Work instructions
Lay out every line of the listing below as a Markdown table with two columns, Row for the row number and Line for the text. Omit blank lines, and leave the pictures out.

· · · · · · ·

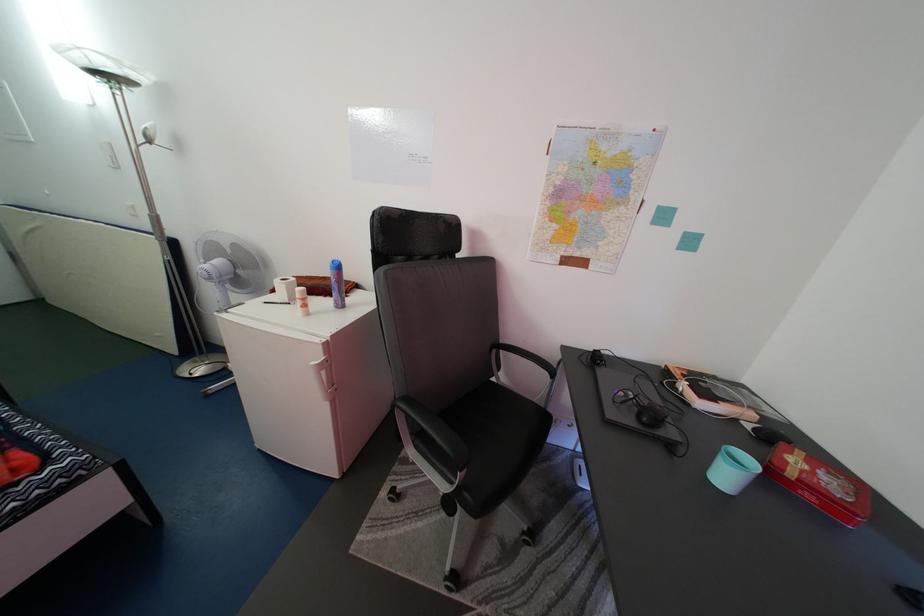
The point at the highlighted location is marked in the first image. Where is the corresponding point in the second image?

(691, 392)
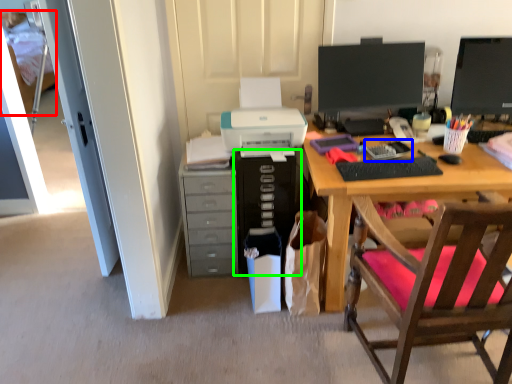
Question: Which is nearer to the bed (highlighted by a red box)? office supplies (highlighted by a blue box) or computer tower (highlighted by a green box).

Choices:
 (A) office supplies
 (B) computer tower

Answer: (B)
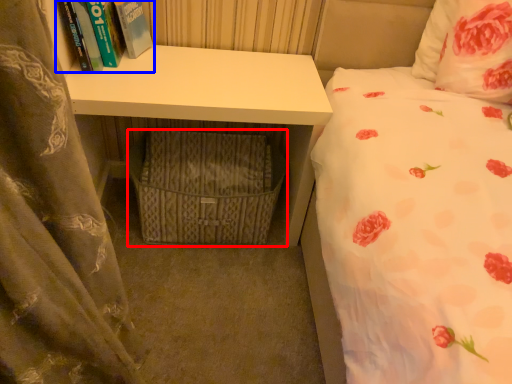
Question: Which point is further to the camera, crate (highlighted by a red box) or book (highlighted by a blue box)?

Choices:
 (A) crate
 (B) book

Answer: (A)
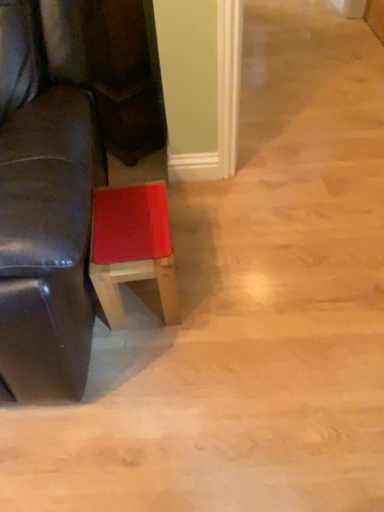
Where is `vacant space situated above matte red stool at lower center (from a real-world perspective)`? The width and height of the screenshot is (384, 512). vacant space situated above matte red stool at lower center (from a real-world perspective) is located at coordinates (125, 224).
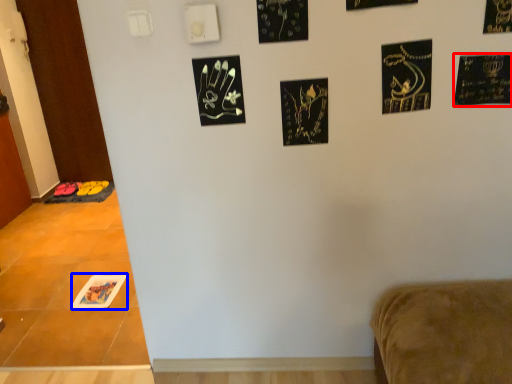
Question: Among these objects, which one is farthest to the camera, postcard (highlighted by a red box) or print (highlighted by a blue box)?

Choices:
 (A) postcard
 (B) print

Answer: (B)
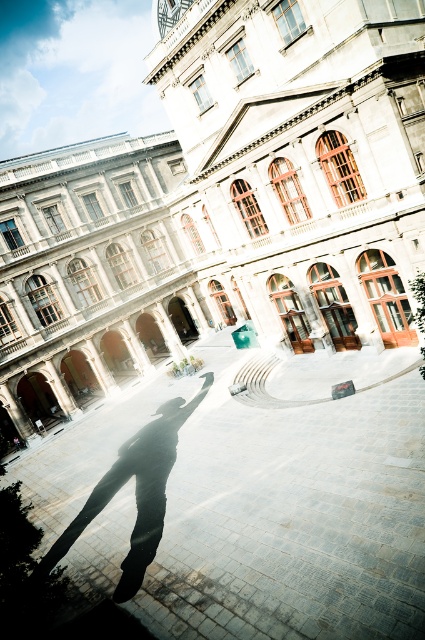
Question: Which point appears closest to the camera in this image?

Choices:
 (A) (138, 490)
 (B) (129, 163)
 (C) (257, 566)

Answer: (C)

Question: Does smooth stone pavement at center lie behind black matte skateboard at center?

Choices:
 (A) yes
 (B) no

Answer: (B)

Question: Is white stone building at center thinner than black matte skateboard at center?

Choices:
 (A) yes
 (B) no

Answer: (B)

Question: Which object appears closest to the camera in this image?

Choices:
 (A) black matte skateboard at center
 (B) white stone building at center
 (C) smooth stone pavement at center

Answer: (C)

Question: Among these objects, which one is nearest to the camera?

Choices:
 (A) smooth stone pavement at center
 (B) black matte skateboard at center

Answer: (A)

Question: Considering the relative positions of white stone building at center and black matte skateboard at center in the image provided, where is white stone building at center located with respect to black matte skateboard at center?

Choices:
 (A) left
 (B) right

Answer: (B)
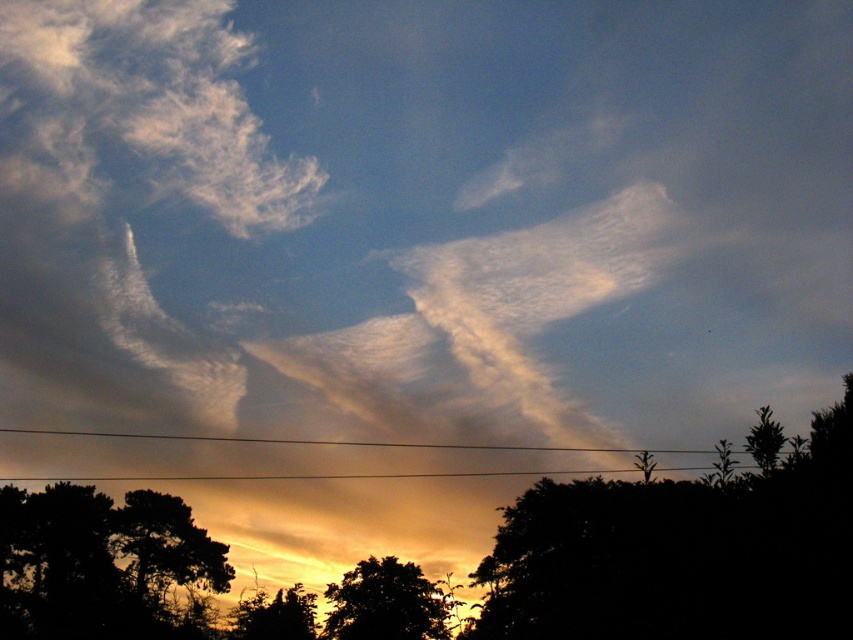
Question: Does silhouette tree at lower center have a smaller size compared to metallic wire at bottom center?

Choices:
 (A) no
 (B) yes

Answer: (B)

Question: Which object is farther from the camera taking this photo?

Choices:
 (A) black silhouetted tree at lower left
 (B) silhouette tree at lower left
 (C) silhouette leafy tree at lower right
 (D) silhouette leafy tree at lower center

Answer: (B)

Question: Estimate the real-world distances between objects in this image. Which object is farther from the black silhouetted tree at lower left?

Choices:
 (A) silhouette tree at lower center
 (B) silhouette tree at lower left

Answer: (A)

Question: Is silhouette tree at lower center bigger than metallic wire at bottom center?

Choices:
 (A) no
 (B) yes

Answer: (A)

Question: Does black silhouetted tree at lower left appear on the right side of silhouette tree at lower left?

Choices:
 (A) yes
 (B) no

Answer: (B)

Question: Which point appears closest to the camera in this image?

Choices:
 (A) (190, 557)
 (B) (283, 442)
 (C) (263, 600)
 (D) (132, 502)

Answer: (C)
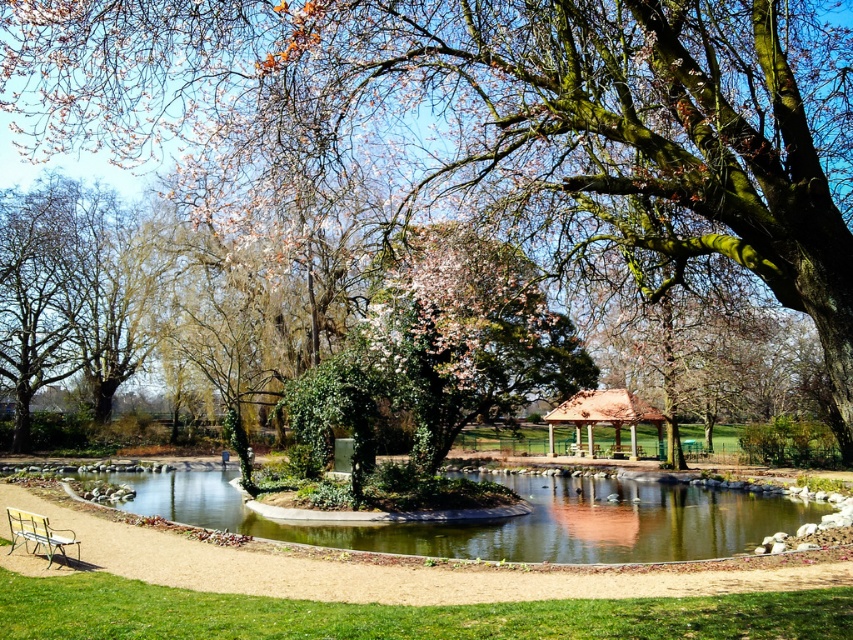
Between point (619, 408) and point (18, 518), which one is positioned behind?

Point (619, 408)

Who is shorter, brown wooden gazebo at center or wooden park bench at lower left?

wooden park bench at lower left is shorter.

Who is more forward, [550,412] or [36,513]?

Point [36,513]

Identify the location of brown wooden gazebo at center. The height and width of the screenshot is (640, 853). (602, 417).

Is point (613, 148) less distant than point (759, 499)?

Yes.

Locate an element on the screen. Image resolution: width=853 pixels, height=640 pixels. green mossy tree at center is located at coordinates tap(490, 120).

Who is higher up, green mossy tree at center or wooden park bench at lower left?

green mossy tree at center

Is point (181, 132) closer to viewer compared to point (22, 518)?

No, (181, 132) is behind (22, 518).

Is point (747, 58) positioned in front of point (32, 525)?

· · · · · · ·

Answer area
| Row | Line |
|---|---|
| 1 | The point at the highlighted location is marked in the first image. Where is the corresponding point in the second image? |
| 2 | (691, 392) |
| 3 | Question: Which is nearer to the bed (highlighted by a red box)? office supplies (highlighted by a blue box) or computer tower (highlighted by a green box). |
| 4 | Choices: |
| 5 |  (A) office supplies |
| 6 |  (B) computer tower |
| 7 | Answer: (B) |
| 8 | Question: Which point is further to the camera, crate (highlighted by a red box) or book (highlighted by a blue box)? |
| 9 | Choices: |
| 10 |  (A) crate |
| 11 |  (B) book |
| 12 | Answer: (A) |
| 13 | Where is `vacant space situated above matte red stool at lower center (from a real-world perspective)`? The width and height of the screenshot is (384, 512). vacant space situated above matte red stool at lower center (from a real-world perspective) is located at coordinates (125, 224). |
| 14 | Question: Among these objects, which one is farthest to the camera, postcard (highlighted by a red box) or print (highlighted by a blue box)? |
| 15 | Choices: |
| 16 |  (A) postcard |
| 17 |  (B) print |
| 18 | Answer: (B) |
| 19 | Question: Which point appears closest to the camera in this image? |
| 20 | Choices: |
| 21 |  (A) (138, 490) |
| 22 |  (B) (129, 163) |
| 23 |  (C) (257, 566) |
| 24 | Answer: (C) |
| 25 | Question: Does smooth stone pavement at center lie behind black matte skateboard at center? |
| 26 | Choices: |
| 27 |  (A) yes |
| 28 |  (B) no |
| 29 | Answer: (B) |
| 30 | Question: Is white stone building at center thinner than black matte skateboard at center? |
| 31 | Choices: |
| 32 |  (A) yes |
| 33 |  (B) no |
| 34 | Answer: (B) |
| 35 | Question: Which object appears closest to the camera in this image? |
| 36 | Choices: |
| 37 |  (A) black matte skateboard at center |
| 38 |  (B) white stone building at center |
| 39 |  (C) smooth stone pavement at center |
| 40 | Answer: (C) |
| 41 | Question: Among these objects, which one is nearest to the camera? |
| 42 | Choices: |
| 43 |  (A) smooth stone pavement at center |
| 44 |  (B) black matte skateboard at center |
| 45 | Answer: (A) |
| 46 | Question: Considering the relative positions of white stone building at center and black matte skateboard at center in the image provided, where is white stone building at center located with respect to black matte skateboard at center? |
| 47 | Choices: |
| 48 |  (A) left |
| 49 |  (B) right |
| 50 | Answer: (B) |
| 51 | Question: Does silhouette tree at lower center have a smaller size compared to metallic wire at bottom center? |
| 52 | Choices: |
| 53 |  (A) no |
| 54 |  (B) yes |
| 55 | Answer: (B) |
| 56 | Question: Which object is farther from the camera taking this photo? |
| 57 | Choices: |
| 58 |  (A) black silhouetted tree at lower left |
| 59 |  (B) silhouette tree at lower left |
| 60 |  (C) silhouette leafy tree at lower right |
| 61 |  (D) silhouette leafy tree at lower center |
| 62 | Answer: (B) |
| 63 | Question: Estimate the real-world distances between objects in this image. Which object is farther from the black silhouetted tree at lower left? |
| 64 | Choices: |
| 65 |  (A) silhouette tree at lower center |
| 66 |  (B) silhouette tree at lower left |
| 67 | Answer: (A) |
| 68 | Question: Is silhouette tree at lower center bigger than metallic wire at bottom center? |
| 69 | Choices: |
| 70 |  (A) no |
| 71 |  (B) yes |
| 72 | Answer: (A) |
| 73 | Question: Does black silhouetted tree at lower left appear on the right side of silhouette tree at lower left? |
| 74 | Choices: |
| 75 |  (A) yes |
| 76 |  (B) no |
| 77 | Answer: (B) |
| 78 | Question: Which point appears closest to the camera in this image? |
| 79 | Choices: |
| 80 |  (A) (190, 557) |
| 81 |  (B) (283, 442) |
| 82 |  (C) (263, 600) |
| 83 |  (D) (132, 502) |
| 84 | Answer: (C) |
| 85 | Between point (619, 408) and point (18, 518), which one is positioned behind? |
| 86 | Point (619, 408) |
| 87 | Who is shorter, brown wooden gazebo at center or wooden park bench at lower left? |
| 88 | wooden park bench at lower left is shorter. |
| 89 | Who is more forward, [550,412] or [36,513]? |
| 90 | Point [36,513] |
| 91 | Identify the location of brown wooden gazebo at center. The height and width of the screenshot is (640, 853). (602, 417). |
| 92 | Is point (613, 148) less distant than point (759, 499)? |
| 93 | Yes. |
| 94 | Locate an element on the screen. Image resolution: width=853 pixels, height=640 pixels. green mossy tree at center is located at coordinates tap(490, 120). |
| 95 | Who is higher up, green mossy tree at center or wooden park bench at lower left? |
| 96 | green mossy tree at center |
| 97 | Is point (181, 132) closer to viewer compared to point (22, 518)? |
| 98 | No, (181, 132) is behind (22, 518). |
| 99 | Is point (747, 58) positioned in front of point (32, 525)? |